[Data items]

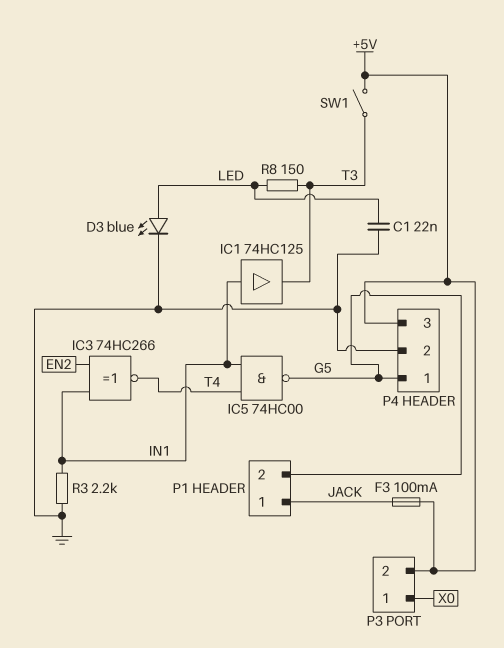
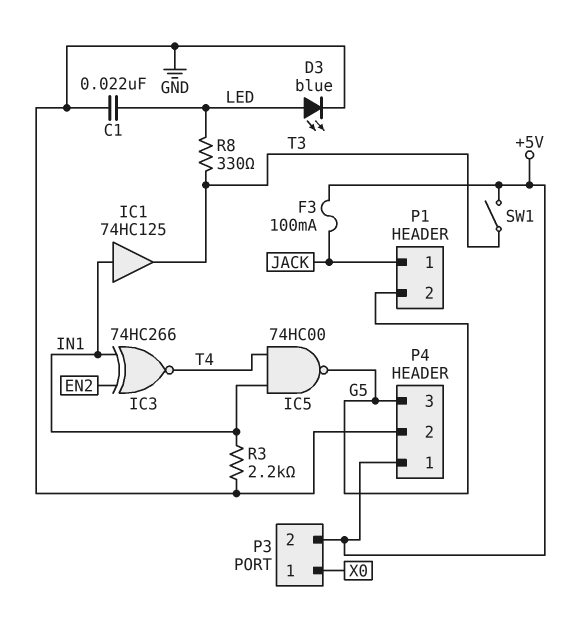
P4 pin 1: G5 -> +5V
P4 pin 3: +5V -> G5
R8: 150 (LED, T3) -> 330 (LED, T3)

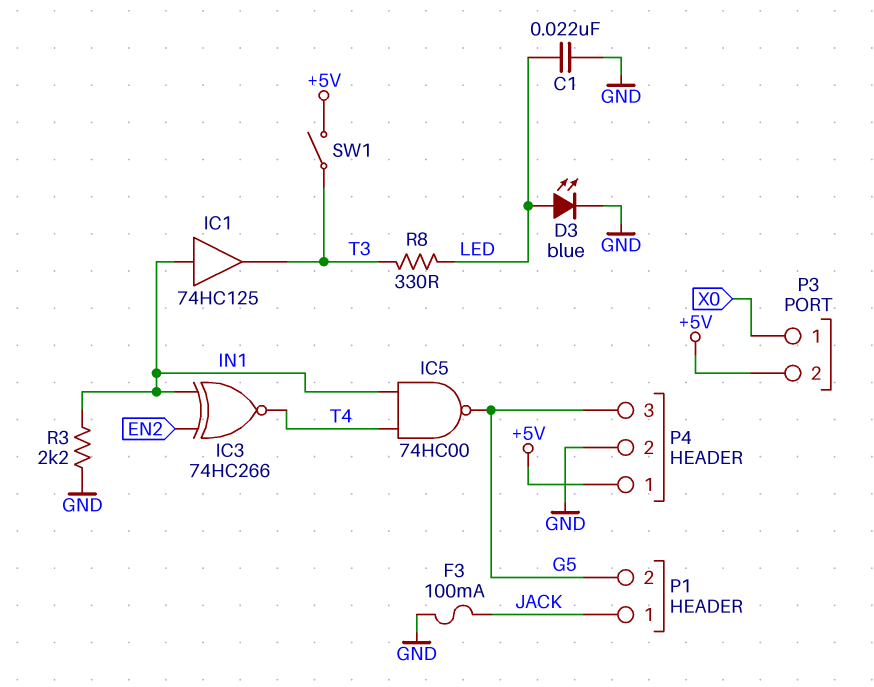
F3: 100mA (+5V, JACK) -> 100mA (GND, JACK)

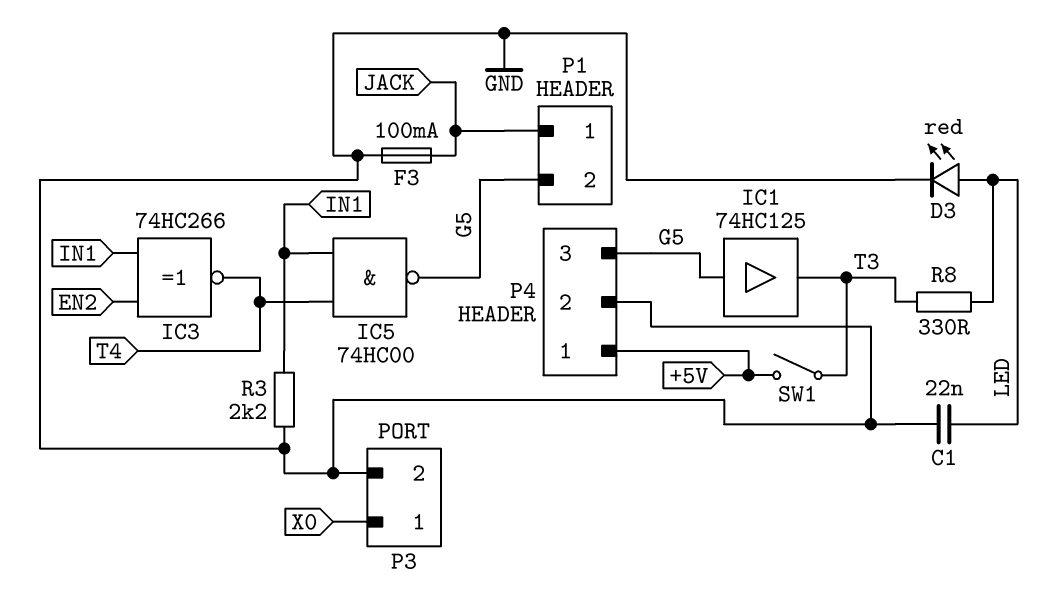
D3: LED blue (A LED, K GND) -> LED red (A LED, K GND)
IC1: buffer 74HC125 (in IN1, out T3) -> buffer 74HC125 (in G5, out T3)
P3 pin 2: +5V -> GND

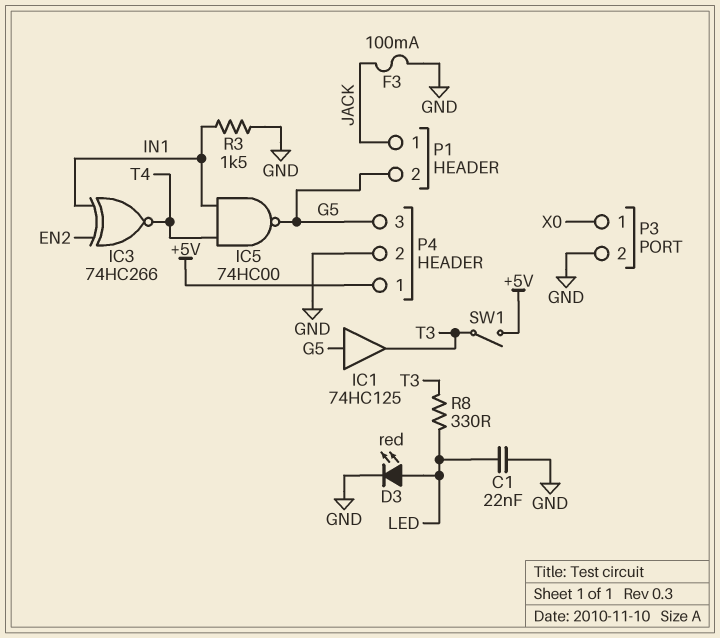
R3: 2.2k (GND, IN1) -> 1.5k (GND, IN1)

▸ **EXERCISE GOAL**
Return exactly, and only, the lines that run from the line containing "F3: 100mA (+5V, JACK) -> 100mA (GND, JACK)" to the last line of the entries above, both ends included, with pictures left out.

▸ **TASK RESULT**
F3: 100mA (+5V, JACK) -> 100mA (GND, JACK)

D3: LED blue (A LED, K GND) -> LED red (A LED, K GND)
IC1: buffer 74HC125 (in IN1, out T3) -> buffer 74HC125 (in G5, out T3)
P3 pin 2: +5V -> GND

R3: 2.2k (GND, IN1) -> 1.5k (GND, IN1)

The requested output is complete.